• Direction:
Pick out and copy every line below that contains the string "major". Letter case counts.

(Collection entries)
══════════

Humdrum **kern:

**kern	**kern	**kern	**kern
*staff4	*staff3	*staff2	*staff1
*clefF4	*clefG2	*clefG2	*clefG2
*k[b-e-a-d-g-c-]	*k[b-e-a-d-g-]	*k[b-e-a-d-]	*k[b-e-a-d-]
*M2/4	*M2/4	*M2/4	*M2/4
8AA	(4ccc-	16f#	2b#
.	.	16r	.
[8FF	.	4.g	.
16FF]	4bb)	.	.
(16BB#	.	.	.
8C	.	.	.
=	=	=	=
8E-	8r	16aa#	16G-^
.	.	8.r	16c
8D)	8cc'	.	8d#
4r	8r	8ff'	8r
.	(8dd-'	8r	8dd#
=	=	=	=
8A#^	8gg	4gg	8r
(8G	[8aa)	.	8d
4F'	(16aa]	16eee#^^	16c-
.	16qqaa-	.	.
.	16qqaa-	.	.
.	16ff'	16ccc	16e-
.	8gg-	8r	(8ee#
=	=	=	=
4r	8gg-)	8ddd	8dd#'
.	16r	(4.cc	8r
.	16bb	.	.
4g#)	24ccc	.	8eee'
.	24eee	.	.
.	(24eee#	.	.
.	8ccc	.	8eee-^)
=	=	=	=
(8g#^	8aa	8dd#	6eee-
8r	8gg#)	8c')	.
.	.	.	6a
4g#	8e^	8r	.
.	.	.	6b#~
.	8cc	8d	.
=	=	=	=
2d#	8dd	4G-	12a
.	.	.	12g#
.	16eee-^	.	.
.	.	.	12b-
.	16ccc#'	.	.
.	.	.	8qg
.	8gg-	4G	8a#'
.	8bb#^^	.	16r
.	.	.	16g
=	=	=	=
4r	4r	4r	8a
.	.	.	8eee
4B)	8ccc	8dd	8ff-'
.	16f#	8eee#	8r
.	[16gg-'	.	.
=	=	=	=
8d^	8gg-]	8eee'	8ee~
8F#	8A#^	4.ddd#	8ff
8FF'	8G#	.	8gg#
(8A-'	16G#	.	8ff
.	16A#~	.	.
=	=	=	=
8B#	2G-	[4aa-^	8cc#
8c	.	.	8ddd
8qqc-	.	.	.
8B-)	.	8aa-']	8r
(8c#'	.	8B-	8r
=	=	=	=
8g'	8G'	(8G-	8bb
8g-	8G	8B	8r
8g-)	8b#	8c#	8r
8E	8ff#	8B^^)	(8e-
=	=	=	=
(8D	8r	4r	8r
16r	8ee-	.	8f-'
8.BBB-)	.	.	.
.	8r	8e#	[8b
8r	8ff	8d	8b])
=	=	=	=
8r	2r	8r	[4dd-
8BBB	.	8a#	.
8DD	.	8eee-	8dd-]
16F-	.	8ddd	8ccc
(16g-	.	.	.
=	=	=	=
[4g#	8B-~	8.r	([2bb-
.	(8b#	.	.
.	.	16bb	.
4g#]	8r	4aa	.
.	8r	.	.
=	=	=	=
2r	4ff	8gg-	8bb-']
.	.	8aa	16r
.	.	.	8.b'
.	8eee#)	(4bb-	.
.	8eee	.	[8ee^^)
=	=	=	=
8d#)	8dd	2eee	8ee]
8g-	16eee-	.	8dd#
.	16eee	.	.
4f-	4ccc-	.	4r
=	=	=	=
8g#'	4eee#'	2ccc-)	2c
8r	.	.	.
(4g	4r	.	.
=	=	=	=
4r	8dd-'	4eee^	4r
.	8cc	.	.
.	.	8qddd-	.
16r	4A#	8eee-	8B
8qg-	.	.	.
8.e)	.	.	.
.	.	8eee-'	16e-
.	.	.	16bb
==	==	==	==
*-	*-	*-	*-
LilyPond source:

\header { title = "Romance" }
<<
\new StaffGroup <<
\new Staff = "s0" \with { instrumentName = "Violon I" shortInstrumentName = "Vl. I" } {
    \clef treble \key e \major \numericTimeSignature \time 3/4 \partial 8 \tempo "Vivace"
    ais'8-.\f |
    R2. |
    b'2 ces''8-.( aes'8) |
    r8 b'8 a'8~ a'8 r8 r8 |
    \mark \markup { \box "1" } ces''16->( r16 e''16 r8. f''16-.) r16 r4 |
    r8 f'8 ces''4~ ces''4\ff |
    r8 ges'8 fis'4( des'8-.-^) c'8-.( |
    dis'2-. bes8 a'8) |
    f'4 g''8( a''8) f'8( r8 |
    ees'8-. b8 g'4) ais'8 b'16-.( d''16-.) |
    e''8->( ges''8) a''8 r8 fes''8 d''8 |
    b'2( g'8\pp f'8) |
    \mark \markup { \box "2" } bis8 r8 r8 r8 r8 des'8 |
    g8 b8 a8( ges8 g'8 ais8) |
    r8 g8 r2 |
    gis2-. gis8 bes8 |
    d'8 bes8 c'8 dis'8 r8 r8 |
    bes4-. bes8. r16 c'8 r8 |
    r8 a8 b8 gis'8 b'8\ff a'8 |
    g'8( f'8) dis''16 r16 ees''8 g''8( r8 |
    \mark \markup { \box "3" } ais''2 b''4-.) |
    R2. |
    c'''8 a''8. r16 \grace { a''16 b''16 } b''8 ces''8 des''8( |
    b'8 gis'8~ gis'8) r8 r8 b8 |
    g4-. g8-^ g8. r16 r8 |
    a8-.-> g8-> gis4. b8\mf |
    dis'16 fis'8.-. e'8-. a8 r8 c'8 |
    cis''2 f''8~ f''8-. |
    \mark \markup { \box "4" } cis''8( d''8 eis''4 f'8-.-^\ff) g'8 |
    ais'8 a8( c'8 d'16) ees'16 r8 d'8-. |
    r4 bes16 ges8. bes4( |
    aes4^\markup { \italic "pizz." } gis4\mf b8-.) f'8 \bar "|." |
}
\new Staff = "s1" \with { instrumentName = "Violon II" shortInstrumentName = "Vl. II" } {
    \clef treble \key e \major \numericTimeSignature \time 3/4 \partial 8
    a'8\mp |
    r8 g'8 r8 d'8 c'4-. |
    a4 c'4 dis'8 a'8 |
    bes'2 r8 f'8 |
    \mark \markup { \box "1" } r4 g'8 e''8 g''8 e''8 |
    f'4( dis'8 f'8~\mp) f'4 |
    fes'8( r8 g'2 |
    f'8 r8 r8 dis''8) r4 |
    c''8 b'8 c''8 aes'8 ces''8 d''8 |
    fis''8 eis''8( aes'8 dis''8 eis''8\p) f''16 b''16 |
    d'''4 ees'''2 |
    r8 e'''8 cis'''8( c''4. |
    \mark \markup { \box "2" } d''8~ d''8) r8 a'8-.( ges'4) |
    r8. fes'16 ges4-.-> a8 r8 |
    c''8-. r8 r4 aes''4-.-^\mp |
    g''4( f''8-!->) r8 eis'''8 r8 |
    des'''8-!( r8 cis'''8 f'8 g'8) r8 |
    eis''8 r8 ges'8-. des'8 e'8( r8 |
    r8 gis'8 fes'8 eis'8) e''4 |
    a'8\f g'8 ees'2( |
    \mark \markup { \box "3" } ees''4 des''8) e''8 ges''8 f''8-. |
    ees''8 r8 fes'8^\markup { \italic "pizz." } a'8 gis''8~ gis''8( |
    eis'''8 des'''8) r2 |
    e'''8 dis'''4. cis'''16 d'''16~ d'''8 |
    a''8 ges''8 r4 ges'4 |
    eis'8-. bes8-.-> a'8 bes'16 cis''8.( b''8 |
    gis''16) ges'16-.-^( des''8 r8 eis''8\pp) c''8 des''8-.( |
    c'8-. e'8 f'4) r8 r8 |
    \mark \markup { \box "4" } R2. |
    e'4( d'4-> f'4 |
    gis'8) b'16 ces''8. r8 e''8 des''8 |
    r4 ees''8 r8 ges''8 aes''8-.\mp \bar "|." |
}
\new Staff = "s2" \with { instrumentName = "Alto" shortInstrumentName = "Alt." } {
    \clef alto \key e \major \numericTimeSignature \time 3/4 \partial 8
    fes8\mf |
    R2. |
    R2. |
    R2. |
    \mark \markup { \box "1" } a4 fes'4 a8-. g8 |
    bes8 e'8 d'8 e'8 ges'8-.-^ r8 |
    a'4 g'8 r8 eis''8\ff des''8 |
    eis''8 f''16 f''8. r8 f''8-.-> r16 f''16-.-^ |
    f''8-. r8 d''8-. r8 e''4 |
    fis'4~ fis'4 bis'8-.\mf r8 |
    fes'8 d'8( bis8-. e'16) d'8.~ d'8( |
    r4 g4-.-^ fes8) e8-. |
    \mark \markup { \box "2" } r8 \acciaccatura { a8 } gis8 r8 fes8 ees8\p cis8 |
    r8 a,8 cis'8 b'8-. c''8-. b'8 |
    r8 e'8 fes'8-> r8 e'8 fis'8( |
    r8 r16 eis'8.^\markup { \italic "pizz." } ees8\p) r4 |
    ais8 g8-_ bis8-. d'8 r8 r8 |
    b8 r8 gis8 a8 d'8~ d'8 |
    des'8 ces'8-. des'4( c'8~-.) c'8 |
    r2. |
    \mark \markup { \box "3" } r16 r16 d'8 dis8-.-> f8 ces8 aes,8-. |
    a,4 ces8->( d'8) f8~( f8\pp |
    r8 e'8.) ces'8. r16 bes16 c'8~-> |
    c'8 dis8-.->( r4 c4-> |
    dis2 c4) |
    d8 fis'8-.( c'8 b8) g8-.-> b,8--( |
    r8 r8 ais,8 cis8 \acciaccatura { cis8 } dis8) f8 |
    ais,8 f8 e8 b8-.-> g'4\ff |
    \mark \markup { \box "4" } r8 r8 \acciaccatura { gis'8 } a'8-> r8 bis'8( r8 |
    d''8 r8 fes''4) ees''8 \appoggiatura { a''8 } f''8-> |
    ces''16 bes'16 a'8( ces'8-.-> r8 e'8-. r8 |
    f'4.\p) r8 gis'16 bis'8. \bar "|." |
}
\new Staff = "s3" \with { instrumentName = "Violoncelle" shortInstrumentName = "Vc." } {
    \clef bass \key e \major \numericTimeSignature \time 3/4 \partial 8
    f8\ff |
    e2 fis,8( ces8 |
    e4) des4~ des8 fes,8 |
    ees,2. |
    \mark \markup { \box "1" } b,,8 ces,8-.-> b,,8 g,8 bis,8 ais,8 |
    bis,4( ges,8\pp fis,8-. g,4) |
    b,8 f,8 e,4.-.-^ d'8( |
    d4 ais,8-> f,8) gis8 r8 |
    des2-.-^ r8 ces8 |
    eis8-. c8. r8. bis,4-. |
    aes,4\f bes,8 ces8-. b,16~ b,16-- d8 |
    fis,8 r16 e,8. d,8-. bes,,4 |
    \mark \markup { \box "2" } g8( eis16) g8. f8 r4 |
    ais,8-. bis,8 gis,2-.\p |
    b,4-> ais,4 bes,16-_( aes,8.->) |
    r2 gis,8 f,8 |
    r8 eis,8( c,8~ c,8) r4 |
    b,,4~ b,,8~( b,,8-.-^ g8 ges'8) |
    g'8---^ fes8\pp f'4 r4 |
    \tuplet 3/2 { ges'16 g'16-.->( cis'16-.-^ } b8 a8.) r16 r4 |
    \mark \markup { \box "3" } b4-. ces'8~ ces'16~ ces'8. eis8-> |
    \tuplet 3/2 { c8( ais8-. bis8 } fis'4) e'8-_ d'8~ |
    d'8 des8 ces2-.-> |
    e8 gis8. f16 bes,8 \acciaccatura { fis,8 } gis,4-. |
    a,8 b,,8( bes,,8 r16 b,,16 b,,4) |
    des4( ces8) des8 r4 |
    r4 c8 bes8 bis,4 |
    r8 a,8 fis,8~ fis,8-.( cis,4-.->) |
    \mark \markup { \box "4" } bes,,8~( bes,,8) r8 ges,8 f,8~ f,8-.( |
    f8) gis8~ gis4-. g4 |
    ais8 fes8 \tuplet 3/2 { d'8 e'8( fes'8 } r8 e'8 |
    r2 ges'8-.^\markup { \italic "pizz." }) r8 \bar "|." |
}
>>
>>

══════════

• Answer to the problem:
    \clef treble \key e \major \numericTimeSignature \time 3/4 \partial 8 \tempo "Vivace"
    \clef treble \key e \major \numericTimeSignature \time 3/4 \partial 8
    \clef alto \key e \major \numericTimeSignature \time 3/4 \partial 8
    \clef bass \key e \major \numericTimeSignature \time 3/4 \partial 8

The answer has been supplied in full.